Reproduce the listing below in full and without alteration, apart from its pictures.

▬▬▬▬▬▬▬▬▬▬

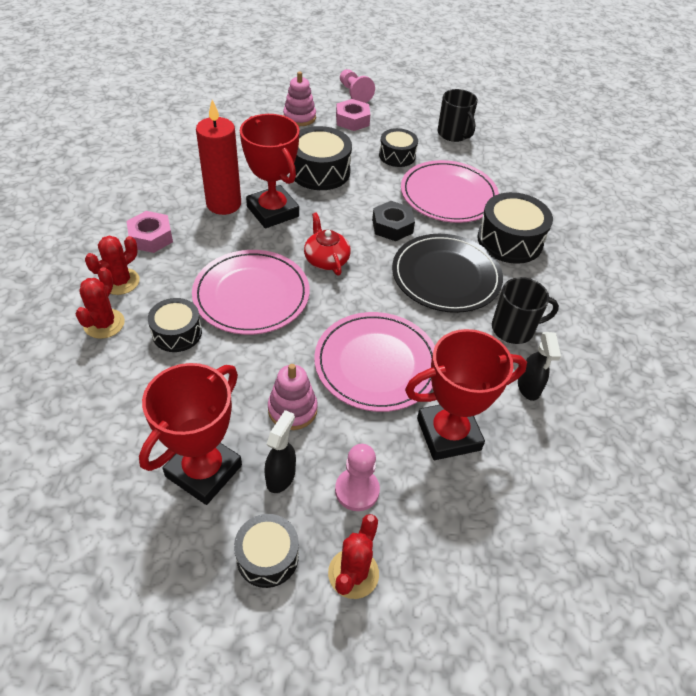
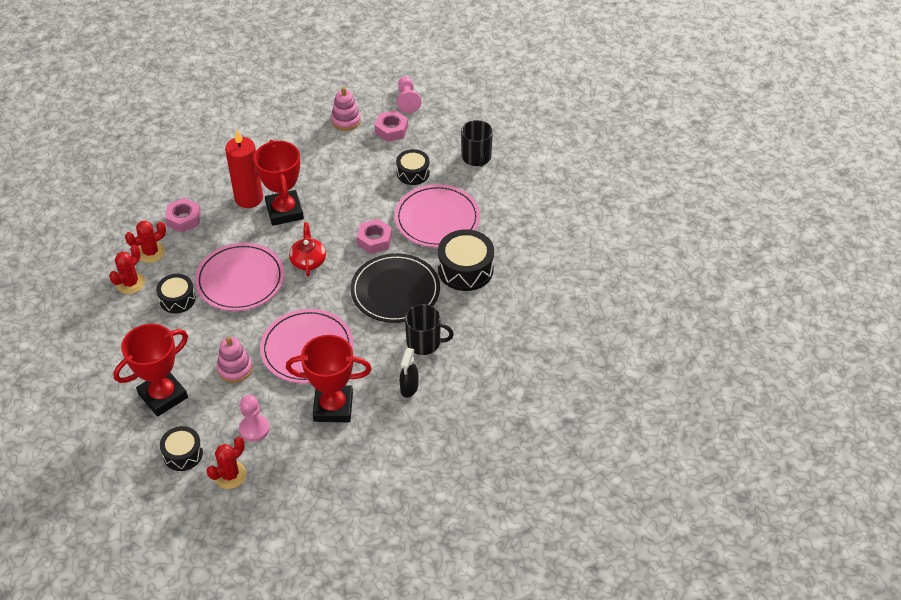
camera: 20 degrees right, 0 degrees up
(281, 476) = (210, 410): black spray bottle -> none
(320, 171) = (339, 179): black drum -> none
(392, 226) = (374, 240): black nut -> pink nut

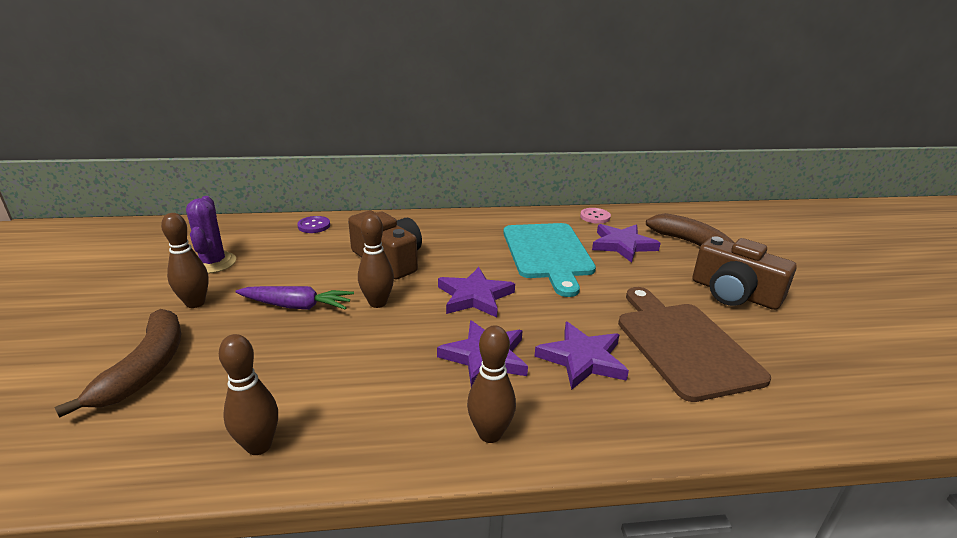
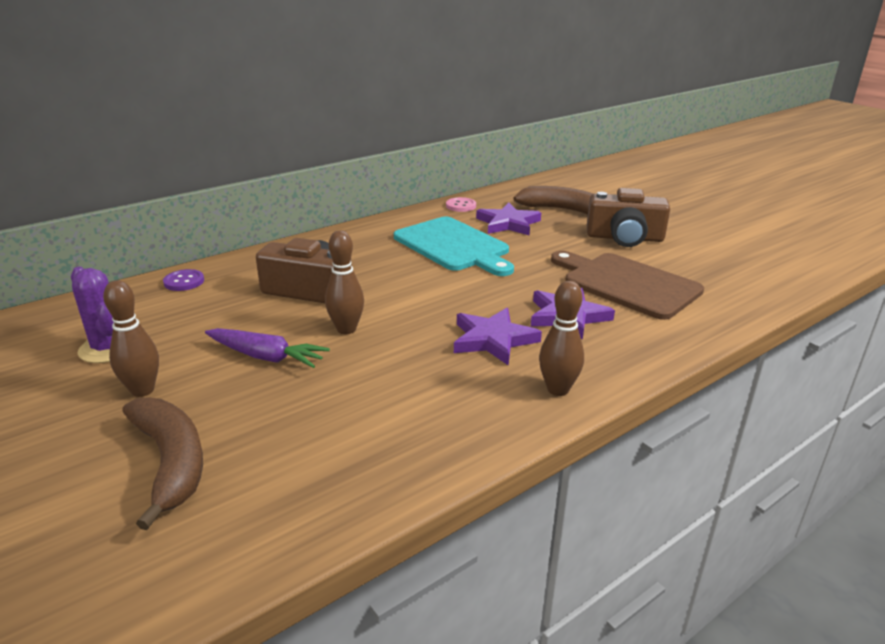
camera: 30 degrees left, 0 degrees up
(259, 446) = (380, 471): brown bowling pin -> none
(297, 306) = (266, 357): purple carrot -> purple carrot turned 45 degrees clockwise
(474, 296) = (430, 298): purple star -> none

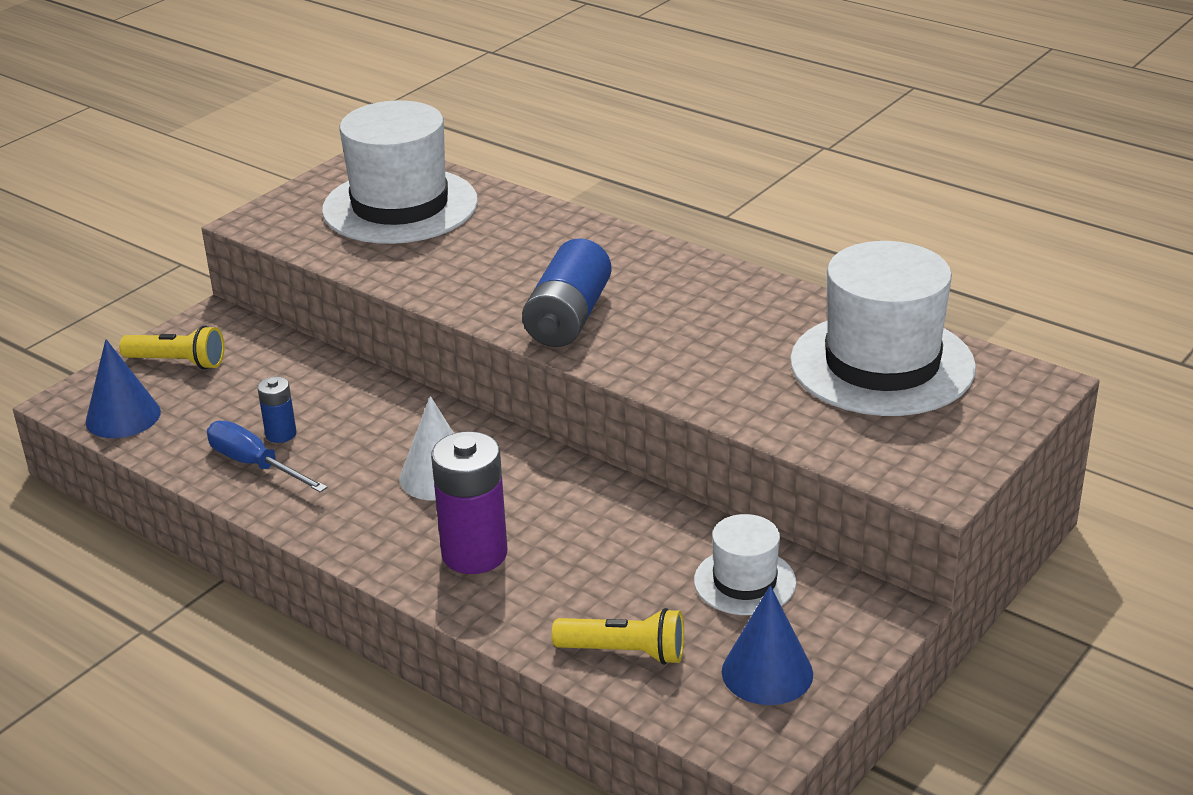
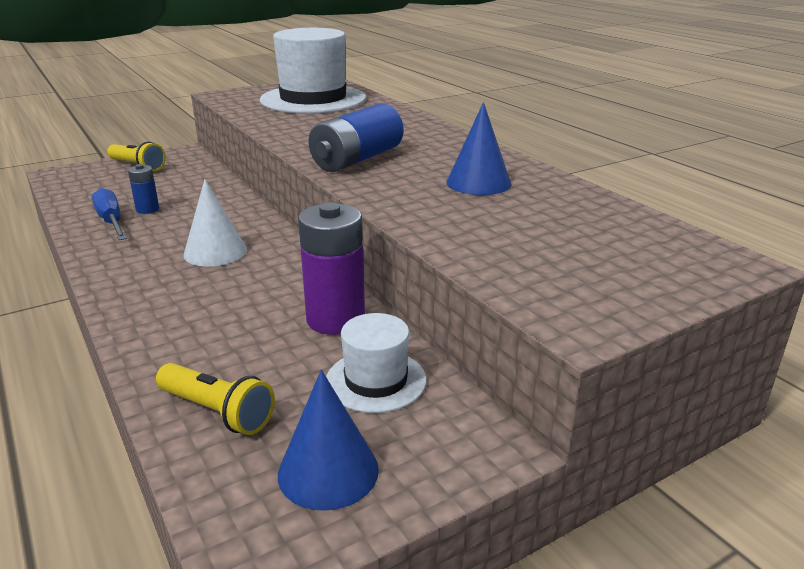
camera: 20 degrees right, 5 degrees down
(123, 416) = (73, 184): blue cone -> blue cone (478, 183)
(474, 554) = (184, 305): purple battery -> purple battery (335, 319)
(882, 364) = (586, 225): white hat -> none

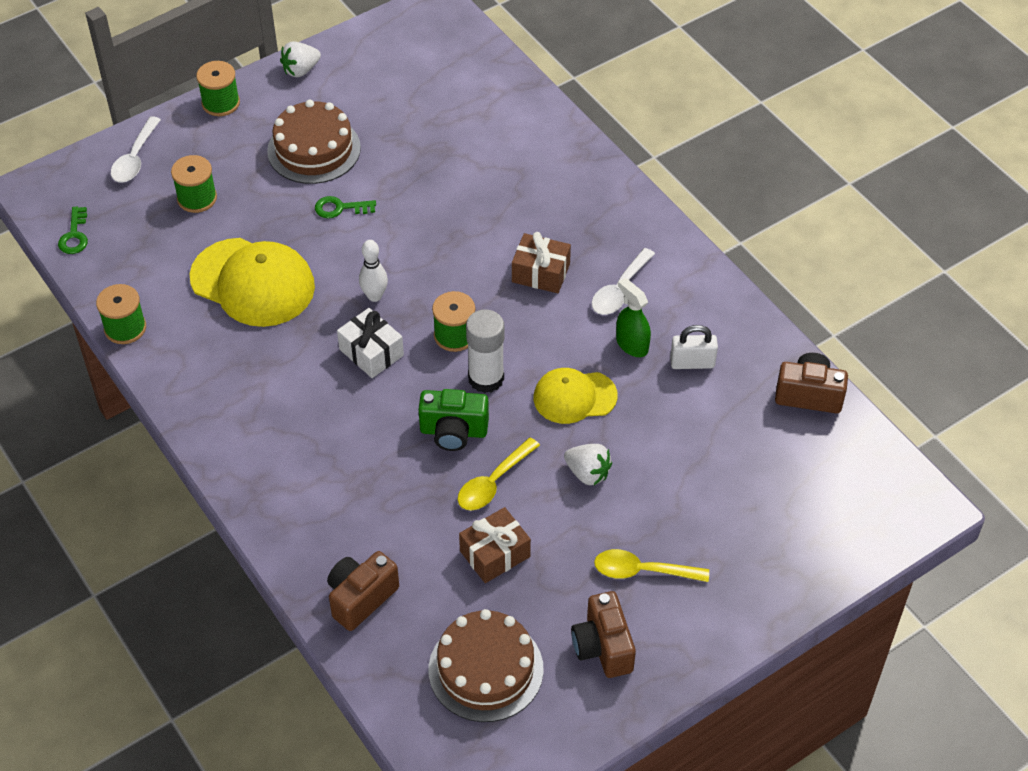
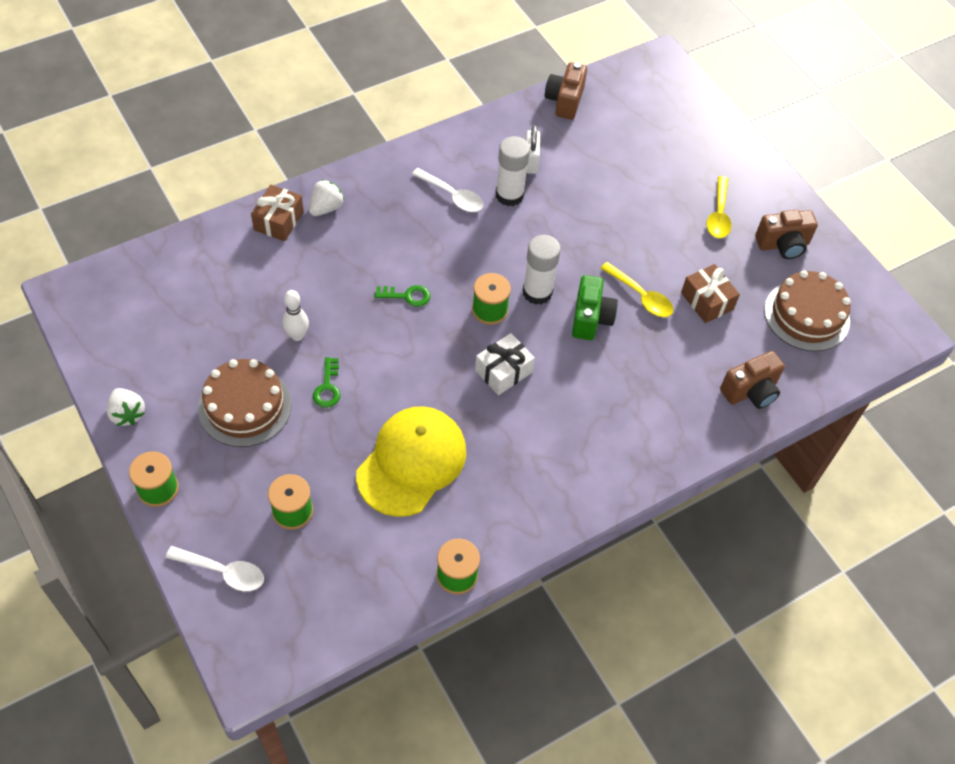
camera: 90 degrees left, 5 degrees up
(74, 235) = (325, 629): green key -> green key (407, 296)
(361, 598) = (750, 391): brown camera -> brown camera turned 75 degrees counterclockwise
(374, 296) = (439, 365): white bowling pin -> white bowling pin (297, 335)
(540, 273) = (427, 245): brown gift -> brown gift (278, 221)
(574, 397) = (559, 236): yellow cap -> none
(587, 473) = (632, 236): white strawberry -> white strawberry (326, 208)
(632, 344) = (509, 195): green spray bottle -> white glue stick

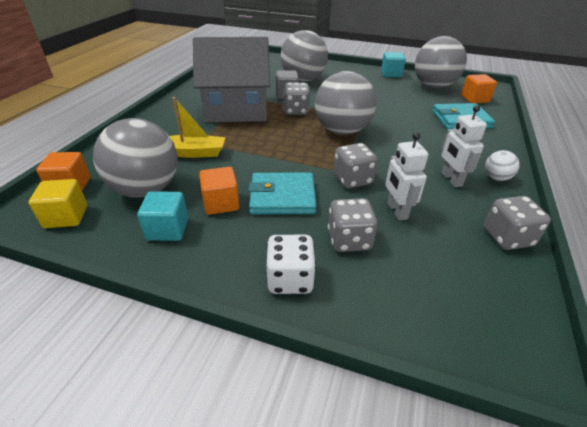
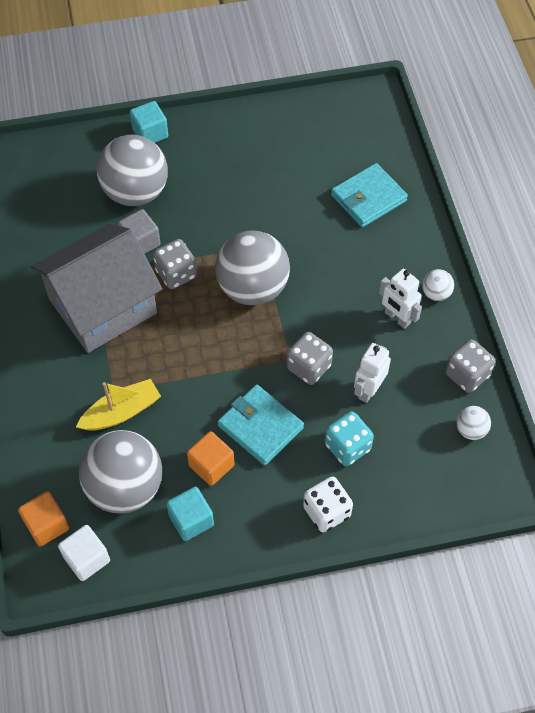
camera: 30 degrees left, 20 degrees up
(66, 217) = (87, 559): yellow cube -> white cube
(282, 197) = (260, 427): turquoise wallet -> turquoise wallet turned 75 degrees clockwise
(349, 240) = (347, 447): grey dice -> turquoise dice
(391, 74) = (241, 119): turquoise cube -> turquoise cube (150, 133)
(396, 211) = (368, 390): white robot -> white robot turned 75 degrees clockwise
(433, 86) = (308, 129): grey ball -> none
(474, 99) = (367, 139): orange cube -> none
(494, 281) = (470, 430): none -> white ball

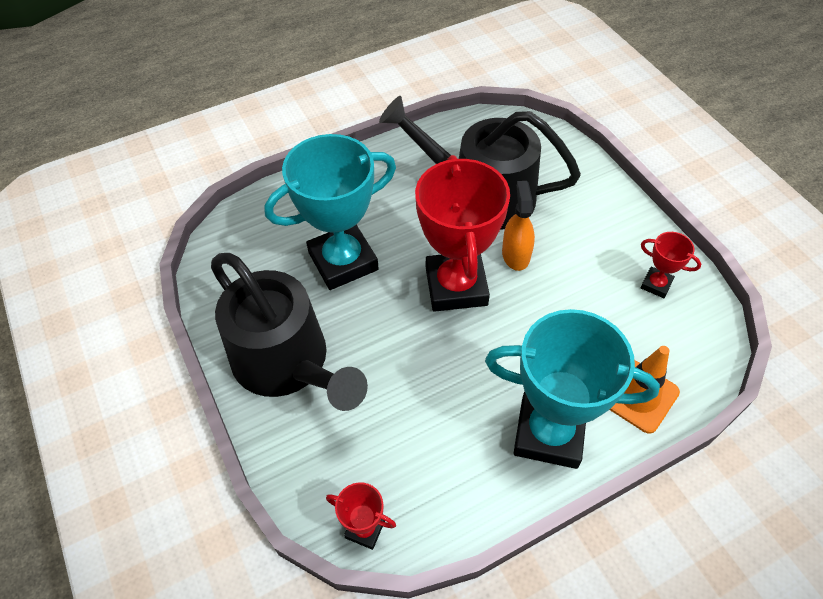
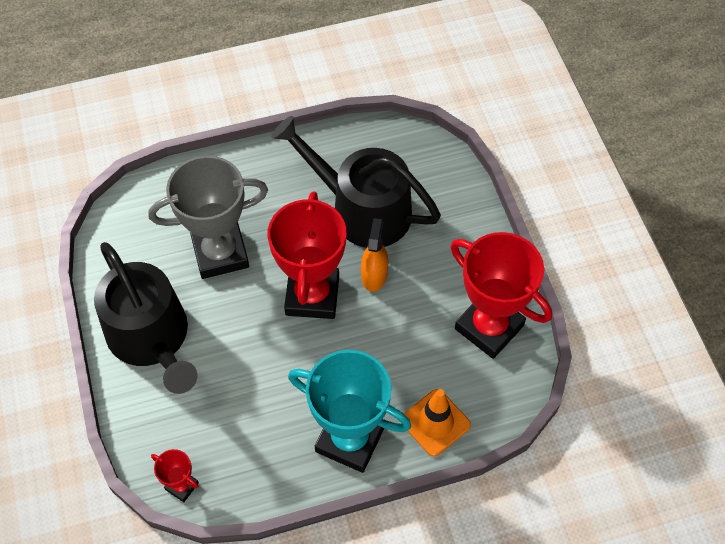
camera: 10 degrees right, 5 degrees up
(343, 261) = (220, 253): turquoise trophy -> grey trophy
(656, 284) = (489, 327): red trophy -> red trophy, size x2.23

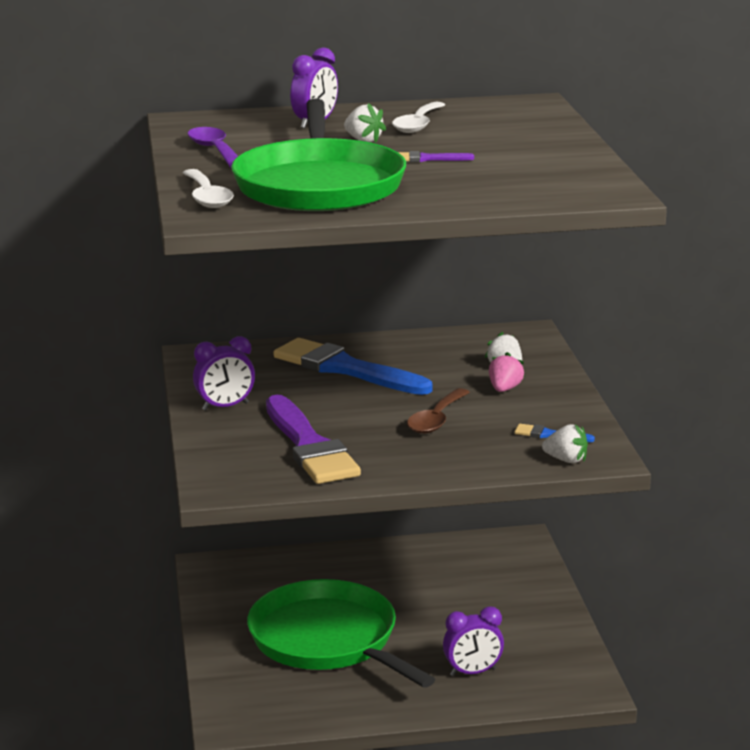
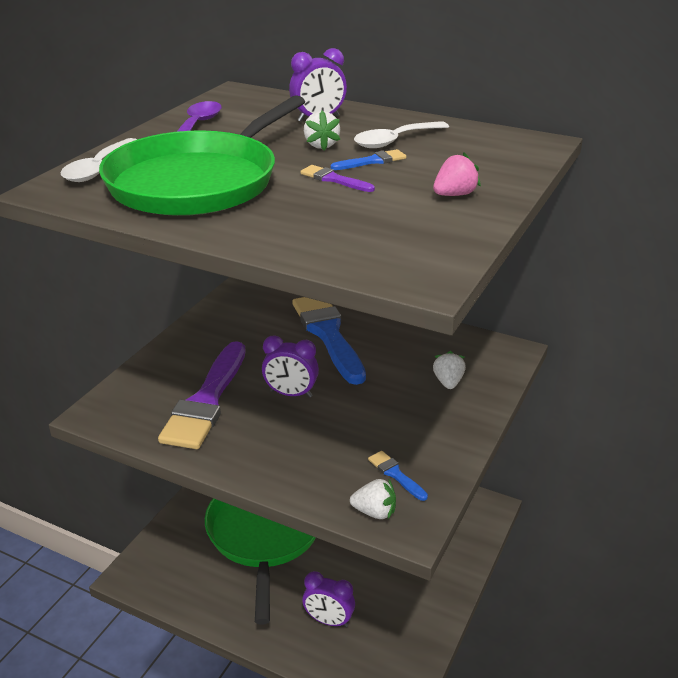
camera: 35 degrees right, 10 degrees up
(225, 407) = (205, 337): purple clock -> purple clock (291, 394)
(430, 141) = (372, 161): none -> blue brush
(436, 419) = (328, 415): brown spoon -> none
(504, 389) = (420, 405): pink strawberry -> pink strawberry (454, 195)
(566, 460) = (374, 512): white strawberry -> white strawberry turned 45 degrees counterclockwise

▬▬▬▬▬▬▬▬▬▬

**Exercise response**
camera: 20 degrees right, 0 degrees up
(281, 476) = (210, 410): black spray bottle -> none
(320, 171) = (339, 179): black drum -> none
(392, 226) = (374, 240): black nut -> pink nut

camera: 30 degrees left, 0 degrees up
(259, 446) = (380, 471): brown bowling pin -> none
(297, 306) = (266, 357): purple carrot -> purple carrot turned 45 degrees clockwise
(474, 296) = (430, 298): purple star -> none

camera: 20 degrees right, 5 degrees down
(123, 416) = (73, 184): blue cone -> blue cone (478, 183)
(474, 554) = (184, 305): purple battery -> purple battery (335, 319)
(882, 364) = (586, 225): white hat -> none

camera: 90 degrees left, 5 degrees up
(74, 235) = (325, 629): green key -> green key (407, 296)
(361, 598) = (750, 391): brown camera -> brown camera turned 75 degrees counterclockwise
(374, 296) = (439, 365): white bowling pin -> white bowling pin (297, 335)
(540, 273) = (427, 245): brown gift -> brown gift (278, 221)
(574, 397) = (559, 236): yellow cap -> none
(587, 473) = (632, 236): white strawberry -> white strawberry (326, 208)
(632, 344) = (509, 195): green spray bottle -> white glue stick

camera: 30 degrees left, 20 degrees up
(66, 217) = (87, 559): yellow cube -> white cube
(282, 197) = (260, 427): turquoise wallet -> turquoise wallet turned 75 degrees clockwise
(349, 240) = (347, 447): grey dice -> turquoise dice
(391, 74) = (241, 119): turquoise cube -> turquoise cube (150, 133)
(396, 211) = (368, 390): white robot -> white robot turned 75 degrees clockwise
(433, 86) = (308, 129): grey ball -> none
(474, 99) = (367, 139): orange cube -> none
(494, 281) = (470, 430): none -> white ball

camera: 10 degrees right, 5 degrees up
(343, 261) = (220, 253): turquoise trophy -> grey trophy
(656, 284) = (489, 327): red trophy -> red trophy, size x2.23

camera: 35 degrees right, 10 degrees up
(225, 407) = (205, 337): purple clock -> purple clock (291, 394)
(430, 141) = (372, 161): none -> blue brush
(436, 419) = (328, 415): brown spoon -> none
(504, 389) = (420, 405): pink strawberry -> pink strawberry (454, 195)
(566, 460) = (374, 512): white strawberry -> white strawberry turned 45 degrees counterclockwise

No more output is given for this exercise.